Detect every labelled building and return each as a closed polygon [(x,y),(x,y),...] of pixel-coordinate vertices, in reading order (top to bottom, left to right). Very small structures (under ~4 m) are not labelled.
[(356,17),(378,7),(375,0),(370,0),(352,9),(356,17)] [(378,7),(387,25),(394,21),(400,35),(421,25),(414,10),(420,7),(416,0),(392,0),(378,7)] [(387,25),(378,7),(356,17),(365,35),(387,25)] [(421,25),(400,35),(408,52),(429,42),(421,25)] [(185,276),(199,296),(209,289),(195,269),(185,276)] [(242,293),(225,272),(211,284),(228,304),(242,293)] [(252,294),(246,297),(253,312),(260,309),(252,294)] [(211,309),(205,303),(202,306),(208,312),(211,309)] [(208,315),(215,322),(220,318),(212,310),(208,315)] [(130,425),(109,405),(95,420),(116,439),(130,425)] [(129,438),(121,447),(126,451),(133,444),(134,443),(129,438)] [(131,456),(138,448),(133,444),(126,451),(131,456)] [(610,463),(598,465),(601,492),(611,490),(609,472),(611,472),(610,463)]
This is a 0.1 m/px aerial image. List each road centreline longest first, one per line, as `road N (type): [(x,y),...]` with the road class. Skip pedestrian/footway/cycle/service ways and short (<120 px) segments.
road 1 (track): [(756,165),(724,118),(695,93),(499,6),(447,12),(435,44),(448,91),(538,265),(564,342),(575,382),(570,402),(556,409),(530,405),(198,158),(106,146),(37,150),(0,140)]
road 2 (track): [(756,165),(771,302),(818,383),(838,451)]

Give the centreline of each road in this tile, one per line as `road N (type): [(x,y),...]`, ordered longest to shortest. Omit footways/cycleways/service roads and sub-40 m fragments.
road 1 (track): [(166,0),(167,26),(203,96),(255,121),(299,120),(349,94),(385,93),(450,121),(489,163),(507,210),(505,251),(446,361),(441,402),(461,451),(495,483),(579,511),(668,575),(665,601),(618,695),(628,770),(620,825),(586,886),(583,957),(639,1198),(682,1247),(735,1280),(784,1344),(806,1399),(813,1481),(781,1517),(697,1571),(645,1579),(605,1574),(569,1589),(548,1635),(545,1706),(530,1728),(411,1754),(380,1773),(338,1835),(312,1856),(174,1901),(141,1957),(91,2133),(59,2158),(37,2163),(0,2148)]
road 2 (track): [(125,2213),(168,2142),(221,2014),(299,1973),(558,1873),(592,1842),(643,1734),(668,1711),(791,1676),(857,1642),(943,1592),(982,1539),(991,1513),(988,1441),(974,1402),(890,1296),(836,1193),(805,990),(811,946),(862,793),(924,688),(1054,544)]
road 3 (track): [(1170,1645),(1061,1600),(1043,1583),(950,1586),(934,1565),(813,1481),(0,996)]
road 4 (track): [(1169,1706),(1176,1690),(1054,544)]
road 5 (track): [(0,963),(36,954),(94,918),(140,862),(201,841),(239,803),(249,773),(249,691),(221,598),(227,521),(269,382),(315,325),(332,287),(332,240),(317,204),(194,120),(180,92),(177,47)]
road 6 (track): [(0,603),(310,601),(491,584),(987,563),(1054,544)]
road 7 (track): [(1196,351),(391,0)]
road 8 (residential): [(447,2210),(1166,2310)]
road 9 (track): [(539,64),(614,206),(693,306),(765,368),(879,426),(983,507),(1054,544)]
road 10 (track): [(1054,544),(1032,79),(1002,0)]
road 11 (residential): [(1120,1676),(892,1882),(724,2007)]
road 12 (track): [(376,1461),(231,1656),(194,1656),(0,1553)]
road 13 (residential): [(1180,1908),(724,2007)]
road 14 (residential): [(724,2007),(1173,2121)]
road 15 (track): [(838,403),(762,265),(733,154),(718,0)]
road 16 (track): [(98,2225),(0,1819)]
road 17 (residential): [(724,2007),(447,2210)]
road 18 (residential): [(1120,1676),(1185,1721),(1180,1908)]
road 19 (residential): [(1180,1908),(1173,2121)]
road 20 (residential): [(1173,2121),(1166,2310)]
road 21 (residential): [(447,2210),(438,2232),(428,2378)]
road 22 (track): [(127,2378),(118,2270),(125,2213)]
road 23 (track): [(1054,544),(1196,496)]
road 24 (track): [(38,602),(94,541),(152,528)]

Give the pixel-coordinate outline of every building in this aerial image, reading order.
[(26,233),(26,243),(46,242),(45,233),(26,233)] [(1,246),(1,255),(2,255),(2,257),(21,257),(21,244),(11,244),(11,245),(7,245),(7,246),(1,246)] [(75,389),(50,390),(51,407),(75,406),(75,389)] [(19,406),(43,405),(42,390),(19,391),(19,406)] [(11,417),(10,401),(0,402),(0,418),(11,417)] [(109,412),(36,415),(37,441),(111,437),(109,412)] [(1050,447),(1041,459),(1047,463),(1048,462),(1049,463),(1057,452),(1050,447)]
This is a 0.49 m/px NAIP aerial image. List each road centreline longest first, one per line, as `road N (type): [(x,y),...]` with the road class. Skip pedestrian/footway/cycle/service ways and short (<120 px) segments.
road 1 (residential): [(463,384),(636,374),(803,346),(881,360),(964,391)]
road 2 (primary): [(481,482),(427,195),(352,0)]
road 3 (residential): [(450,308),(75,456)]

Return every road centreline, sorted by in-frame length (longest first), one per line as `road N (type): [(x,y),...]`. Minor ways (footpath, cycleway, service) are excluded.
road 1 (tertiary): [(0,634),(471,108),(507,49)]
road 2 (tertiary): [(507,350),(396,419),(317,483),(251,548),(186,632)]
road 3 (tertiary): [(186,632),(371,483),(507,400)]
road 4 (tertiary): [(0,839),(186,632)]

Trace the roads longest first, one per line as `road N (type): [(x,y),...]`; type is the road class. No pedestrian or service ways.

::::::::

Set down nothing but the lines from the one containing "Return every road" through the end of the entries above, exactly as written, both ends counted.

Return every road centreline, sorted by in-frame length (longest first), one per line as `road N (type): [(x,y),...]`. Minor ways (footpath, cycleway, service) are excluded.
road 1 (tertiary): [(0,634),(471,108),(507,49)]
road 2 (tertiary): [(507,350),(396,419),(317,483),(251,548),(186,632)]
road 3 (tertiary): [(186,632),(371,483),(507,400)]
road 4 (tertiary): [(0,839),(186,632)]

Trace the roads longest first, one per line as `road N (type): [(x,y),...]`; type is the road class. No pedestrian or service ways.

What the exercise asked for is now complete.